**ABOUT THIS EXERCISE**: Count, please, the lines in the listing below that contain "schwarz", and reply with the count only.

**RECORDED INFORMATION**:

::::

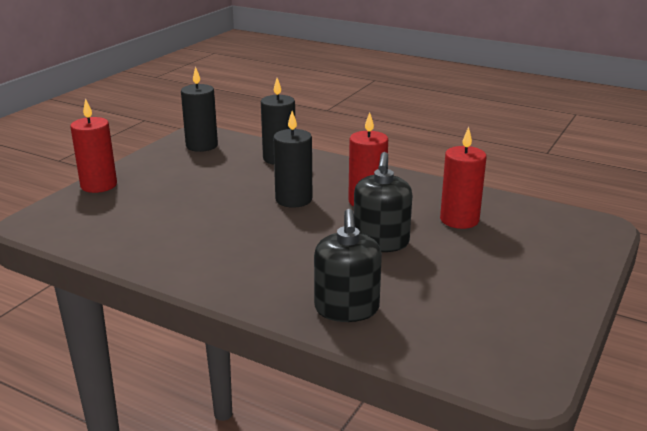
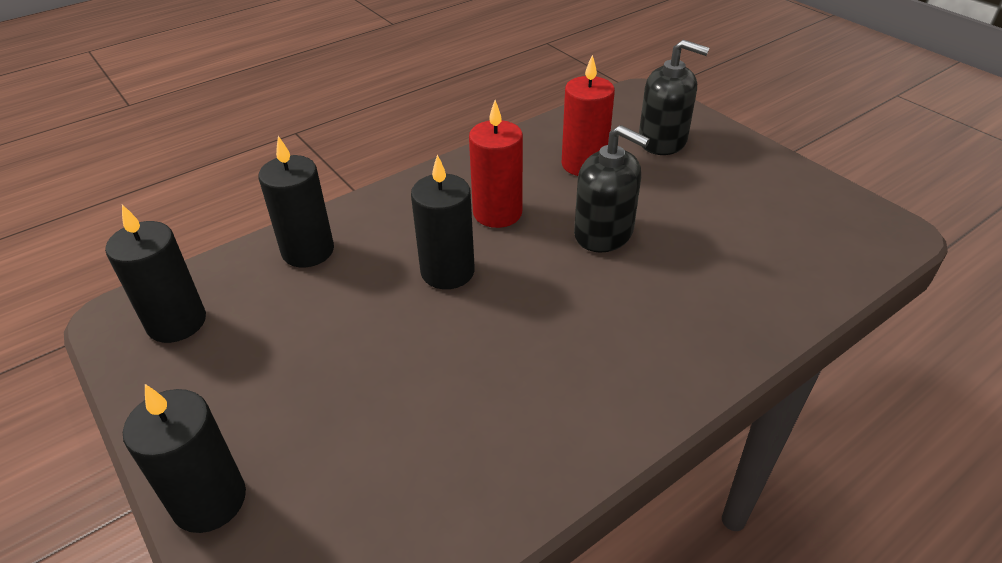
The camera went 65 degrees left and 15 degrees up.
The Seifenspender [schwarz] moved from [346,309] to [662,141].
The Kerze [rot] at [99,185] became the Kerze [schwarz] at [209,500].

::::

**SOLUTION FOR THIS EXERCISE**: 2